To do.
The line containing "purple square: moved 3 px left" marks the end; return exactly every line from the start of the records up to and including it, but no pictures.

Input records Start Marker

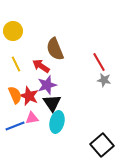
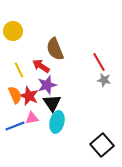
yellow line: moved 3 px right, 6 px down
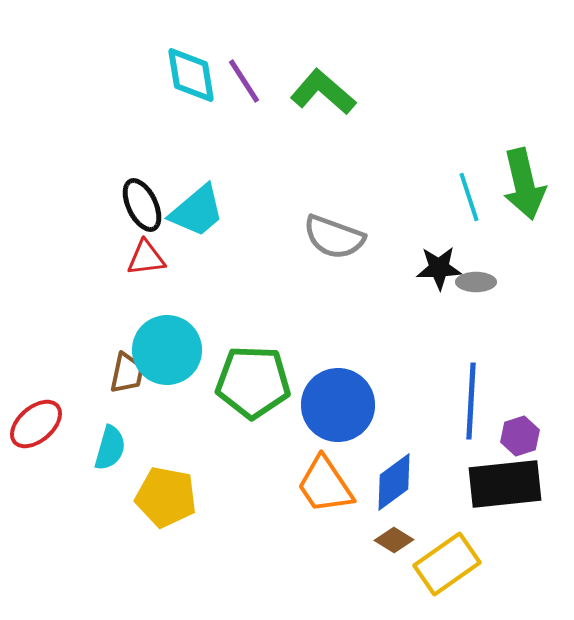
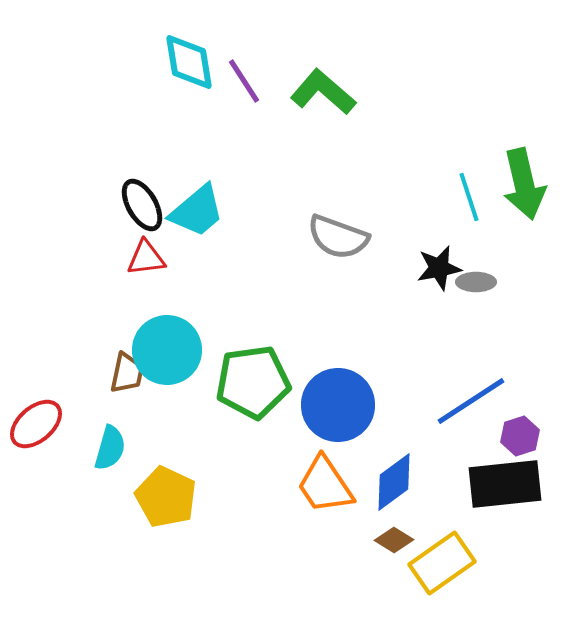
cyan diamond: moved 2 px left, 13 px up
black ellipse: rotated 4 degrees counterclockwise
gray semicircle: moved 4 px right
black star: rotated 9 degrees counterclockwise
green pentagon: rotated 10 degrees counterclockwise
blue line: rotated 54 degrees clockwise
yellow pentagon: rotated 14 degrees clockwise
yellow rectangle: moved 5 px left, 1 px up
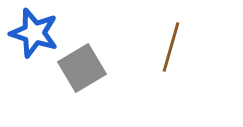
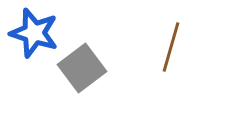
gray square: rotated 6 degrees counterclockwise
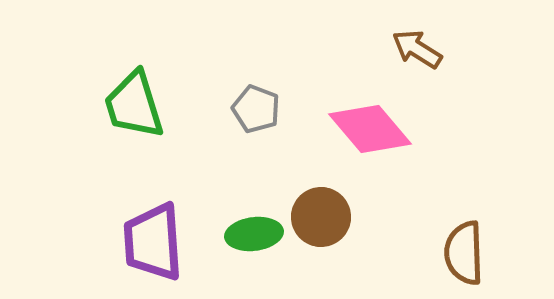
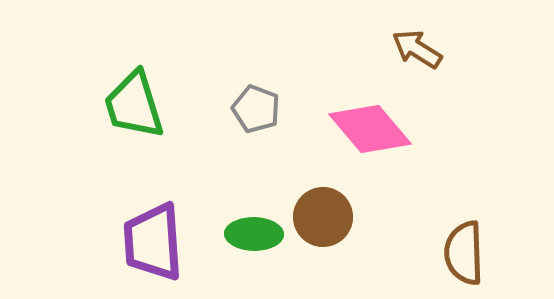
brown circle: moved 2 px right
green ellipse: rotated 8 degrees clockwise
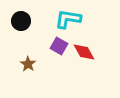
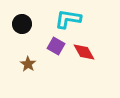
black circle: moved 1 px right, 3 px down
purple square: moved 3 px left
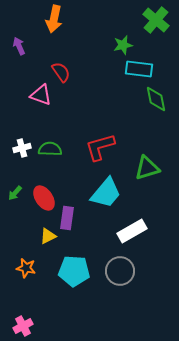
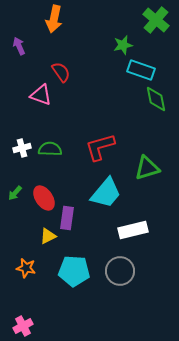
cyan rectangle: moved 2 px right, 1 px down; rotated 12 degrees clockwise
white rectangle: moved 1 px right, 1 px up; rotated 16 degrees clockwise
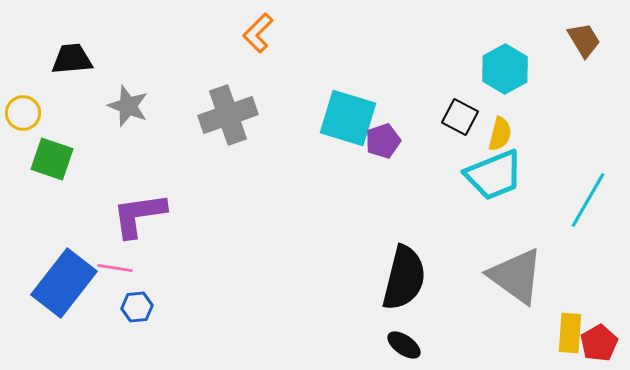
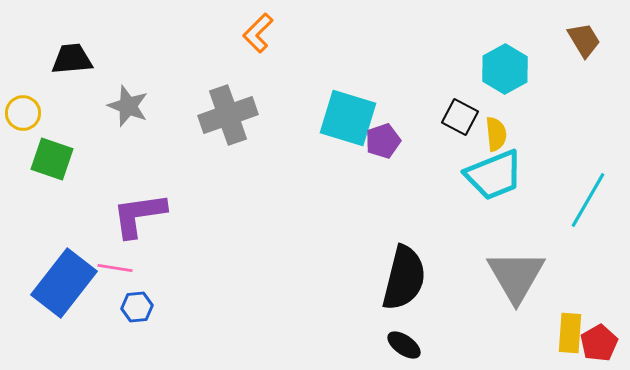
yellow semicircle: moved 4 px left; rotated 20 degrees counterclockwise
gray triangle: rotated 24 degrees clockwise
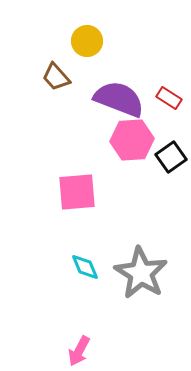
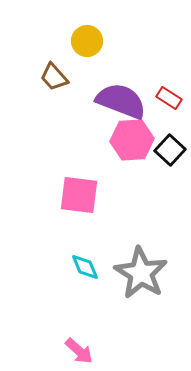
brown trapezoid: moved 2 px left
purple semicircle: moved 2 px right, 2 px down
black square: moved 1 px left, 7 px up; rotated 12 degrees counterclockwise
pink square: moved 2 px right, 3 px down; rotated 12 degrees clockwise
pink arrow: rotated 76 degrees counterclockwise
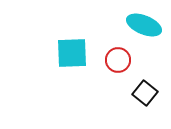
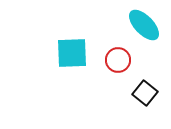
cyan ellipse: rotated 24 degrees clockwise
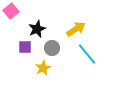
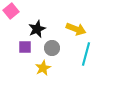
yellow arrow: rotated 54 degrees clockwise
cyan line: moved 1 px left; rotated 55 degrees clockwise
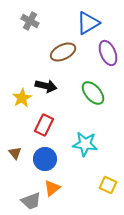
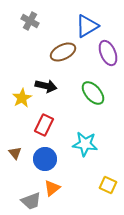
blue triangle: moved 1 px left, 3 px down
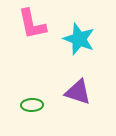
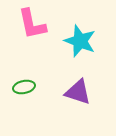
cyan star: moved 1 px right, 2 px down
green ellipse: moved 8 px left, 18 px up; rotated 10 degrees counterclockwise
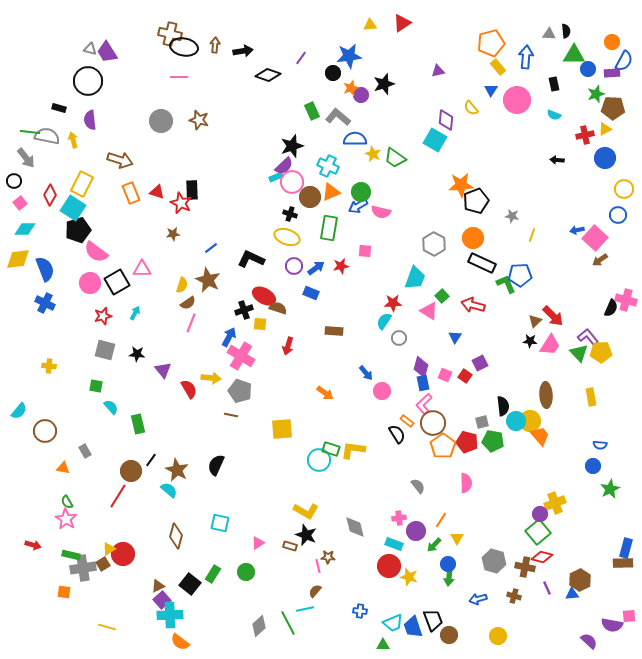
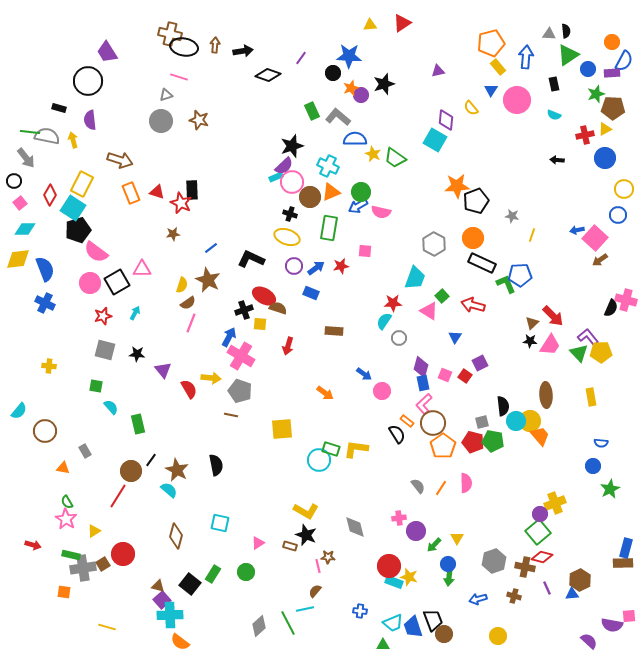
gray triangle at (90, 49): moved 76 px right, 46 px down; rotated 32 degrees counterclockwise
green triangle at (574, 55): moved 6 px left; rotated 35 degrees counterclockwise
blue star at (349, 56): rotated 10 degrees clockwise
pink line at (179, 77): rotated 18 degrees clockwise
orange star at (461, 185): moved 4 px left, 1 px down
brown triangle at (535, 321): moved 3 px left, 2 px down
blue arrow at (366, 373): moved 2 px left, 1 px down; rotated 14 degrees counterclockwise
red pentagon at (467, 442): moved 6 px right
blue semicircle at (600, 445): moved 1 px right, 2 px up
yellow L-shape at (353, 450): moved 3 px right, 1 px up
black semicircle at (216, 465): rotated 145 degrees clockwise
orange line at (441, 520): moved 32 px up
cyan rectangle at (394, 544): moved 38 px down
yellow triangle at (109, 549): moved 15 px left, 18 px up
gray hexagon at (494, 561): rotated 25 degrees clockwise
brown triangle at (158, 586): rotated 40 degrees clockwise
brown circle at (449, 635): moved 5 px left, 1 px up
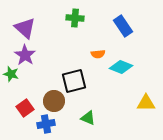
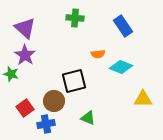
yellow triangle: moved 3 px left, 4 px up
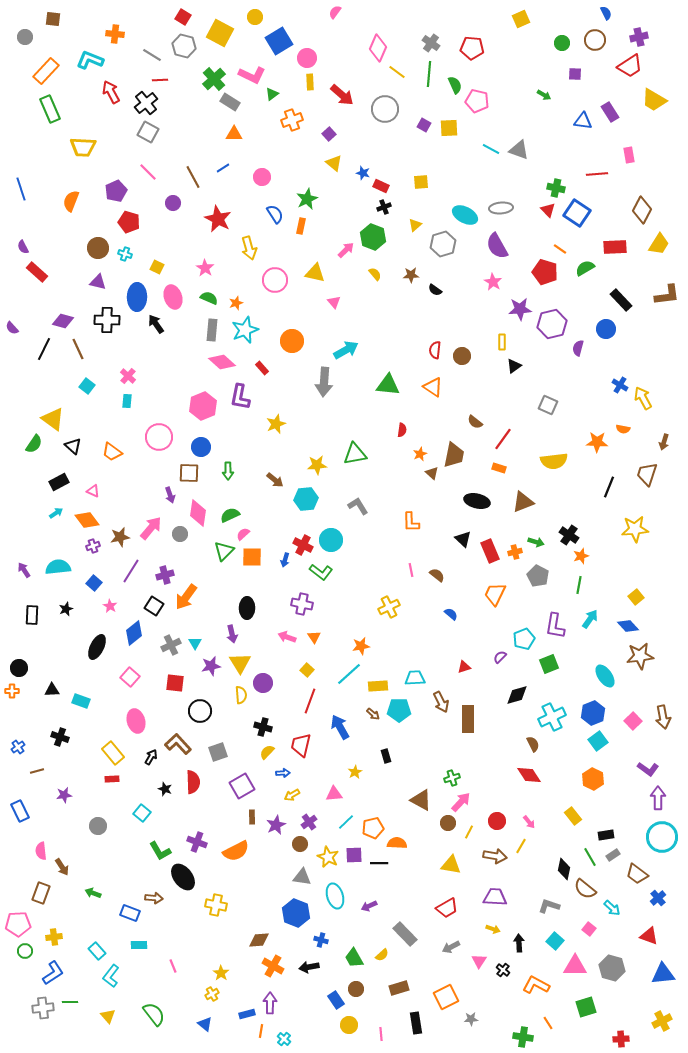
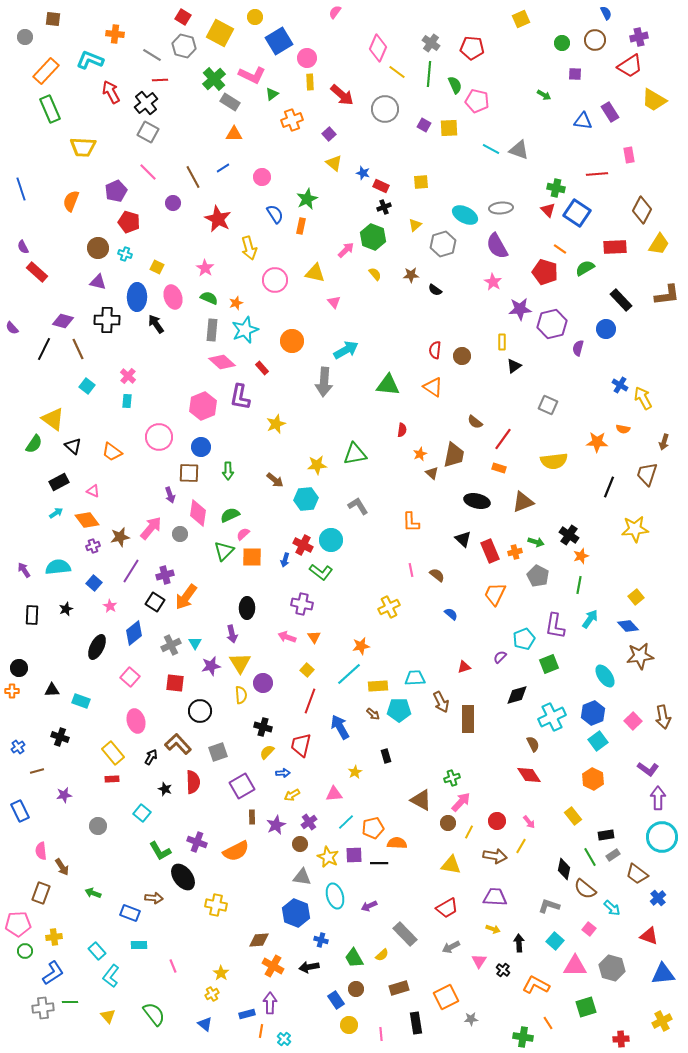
black square at (154, 606): moved 1 px right, 4 px up
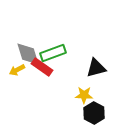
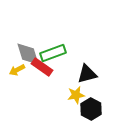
black triangle: moved 9 px left, 6 px down
yellow star: moved 8 px left; rotated 12 degrees counterclockwise
black hexagon: moved 3 px left, 4 px up
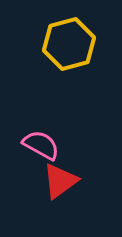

Input records End Marker

Result below.
yellow line: moved 3 px right, 6 px down
cyan diamond: moved 2 px left, 13 px up
black ellipse: rotated 4 degrees counterclockwise
gray semicircle: moved 4 px right
black star: rotated 9 degrees counterclockwise
green pentagon: rotated 10 degrees counterclockwise
blue line: rotated 54 degrees clockwise
yellow pentagon: rotated 14 degrees clockwise
yellow rectangle: moved 5 px left, 1 px up
gray square: rotated 6 degrees counterclockwise
brown circle: moved 2 px right
green ellipse: rotated 8 degrees clockwise
black circle: moved 1 px right, 3 px down
purple square: moved 3 px left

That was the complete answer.